What you are asked to do: Repeat exactly, and only, the lines from the line containing "DHT pin DATA: D13 -> D4" through the last line of the records below, including both.
====
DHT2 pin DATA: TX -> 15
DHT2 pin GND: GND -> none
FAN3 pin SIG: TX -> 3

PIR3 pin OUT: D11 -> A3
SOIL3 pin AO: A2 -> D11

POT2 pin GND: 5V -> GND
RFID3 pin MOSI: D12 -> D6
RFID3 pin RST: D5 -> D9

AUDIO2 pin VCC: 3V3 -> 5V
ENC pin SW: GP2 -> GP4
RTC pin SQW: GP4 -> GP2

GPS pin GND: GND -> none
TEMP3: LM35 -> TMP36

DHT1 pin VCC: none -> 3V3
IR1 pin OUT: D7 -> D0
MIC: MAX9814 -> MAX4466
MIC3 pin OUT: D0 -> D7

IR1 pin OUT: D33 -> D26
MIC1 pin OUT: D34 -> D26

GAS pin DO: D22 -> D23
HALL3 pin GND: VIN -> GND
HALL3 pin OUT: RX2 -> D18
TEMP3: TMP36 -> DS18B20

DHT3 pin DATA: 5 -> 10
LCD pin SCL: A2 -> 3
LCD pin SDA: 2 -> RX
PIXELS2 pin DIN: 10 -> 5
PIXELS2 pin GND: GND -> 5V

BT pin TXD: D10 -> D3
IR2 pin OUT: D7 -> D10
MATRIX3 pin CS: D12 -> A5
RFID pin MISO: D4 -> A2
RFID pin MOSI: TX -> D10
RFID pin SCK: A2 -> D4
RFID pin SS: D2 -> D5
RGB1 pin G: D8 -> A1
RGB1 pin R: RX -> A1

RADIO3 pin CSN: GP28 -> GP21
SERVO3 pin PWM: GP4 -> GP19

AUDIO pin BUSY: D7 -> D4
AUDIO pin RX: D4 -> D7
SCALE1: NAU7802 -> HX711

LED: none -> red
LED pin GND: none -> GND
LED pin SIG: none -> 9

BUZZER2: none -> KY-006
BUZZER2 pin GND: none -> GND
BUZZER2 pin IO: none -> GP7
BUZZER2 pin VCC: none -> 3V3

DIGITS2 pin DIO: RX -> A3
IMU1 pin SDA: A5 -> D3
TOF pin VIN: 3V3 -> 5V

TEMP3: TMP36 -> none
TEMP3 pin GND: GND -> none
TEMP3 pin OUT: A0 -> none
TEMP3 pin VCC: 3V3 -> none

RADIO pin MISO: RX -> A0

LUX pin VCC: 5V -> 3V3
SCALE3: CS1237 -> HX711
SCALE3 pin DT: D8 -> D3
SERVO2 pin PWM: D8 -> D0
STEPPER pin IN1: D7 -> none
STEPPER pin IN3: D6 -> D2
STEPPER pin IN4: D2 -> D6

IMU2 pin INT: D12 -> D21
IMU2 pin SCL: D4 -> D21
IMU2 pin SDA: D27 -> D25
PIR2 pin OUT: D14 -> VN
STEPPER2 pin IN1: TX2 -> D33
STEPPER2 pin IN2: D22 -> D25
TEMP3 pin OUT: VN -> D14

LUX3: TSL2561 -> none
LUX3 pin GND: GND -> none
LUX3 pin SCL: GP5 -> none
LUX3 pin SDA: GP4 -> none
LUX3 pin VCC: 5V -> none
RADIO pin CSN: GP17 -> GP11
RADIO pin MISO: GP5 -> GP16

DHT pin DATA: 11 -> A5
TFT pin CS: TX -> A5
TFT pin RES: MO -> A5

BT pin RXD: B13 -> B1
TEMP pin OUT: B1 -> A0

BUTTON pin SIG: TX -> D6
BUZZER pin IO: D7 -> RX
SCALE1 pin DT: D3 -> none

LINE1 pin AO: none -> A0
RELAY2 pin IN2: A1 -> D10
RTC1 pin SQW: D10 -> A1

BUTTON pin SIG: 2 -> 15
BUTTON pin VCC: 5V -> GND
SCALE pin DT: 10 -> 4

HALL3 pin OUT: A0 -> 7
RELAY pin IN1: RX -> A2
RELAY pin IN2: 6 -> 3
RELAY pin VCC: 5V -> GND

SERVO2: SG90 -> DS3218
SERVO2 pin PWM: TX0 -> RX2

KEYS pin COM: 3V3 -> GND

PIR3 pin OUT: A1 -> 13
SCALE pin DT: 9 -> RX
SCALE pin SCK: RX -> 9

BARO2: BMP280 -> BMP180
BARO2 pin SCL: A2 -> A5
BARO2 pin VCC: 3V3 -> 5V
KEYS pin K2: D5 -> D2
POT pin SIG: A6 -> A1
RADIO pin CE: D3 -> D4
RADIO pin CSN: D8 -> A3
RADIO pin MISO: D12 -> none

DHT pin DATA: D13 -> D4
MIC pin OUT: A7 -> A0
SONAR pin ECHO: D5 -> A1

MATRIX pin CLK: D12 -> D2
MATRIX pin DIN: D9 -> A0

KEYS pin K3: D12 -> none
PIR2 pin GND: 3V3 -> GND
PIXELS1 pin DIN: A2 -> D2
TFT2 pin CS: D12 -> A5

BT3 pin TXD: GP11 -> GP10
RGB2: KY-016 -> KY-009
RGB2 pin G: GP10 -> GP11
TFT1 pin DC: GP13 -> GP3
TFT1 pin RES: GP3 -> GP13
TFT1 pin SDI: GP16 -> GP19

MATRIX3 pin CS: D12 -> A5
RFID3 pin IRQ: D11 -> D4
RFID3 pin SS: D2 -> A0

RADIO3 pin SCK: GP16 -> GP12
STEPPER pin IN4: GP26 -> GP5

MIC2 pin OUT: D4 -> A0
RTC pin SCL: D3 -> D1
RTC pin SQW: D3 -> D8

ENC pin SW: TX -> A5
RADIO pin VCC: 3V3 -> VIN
====
Expected output:
DHT pin DATA: D13 -> D4
MIC pin OUT: A7 -> A0
SONAR pin ECHO: D5 -> A1

MATRIX pin CLK: D12 -> D2
MATRIX pin DIN: D9 -> A0

KEYS pin K3: D12 -> none
PIR2 pin GND: 3V3 -> GND
PIXELS1 pin DIN: A2 -> D2
TFT2 pin CS: D12 -> A5

BT3 pin TXD: GP11 -> GP10
RGB2: KY-016 -> KY-009
RGB2 pin G: GP10 -> GP11
TFT1 pin DC: GP13 -> GP3
TFT1 pin RES: GP3 -> GP13
TFT1 pin SDI: GP16 -> GP19

MATRIX3 pin CS: D12 -> A5
RFID3 pin IRQ: D11 -> D4
RFID3 pin SS: D2 -> A0

RADIO3 pin SCK: GP16 -> GP12
STEPPER pin IN4: GP26 -> GP5

MIC2 pin OUT: D4 -> A0
RTC pin SCL: D3 -> D1
RTC pin SQW: D3 -> D8

ENC pin SW: TX -> A5
RADIO pin VCC: 3V3 -> VIN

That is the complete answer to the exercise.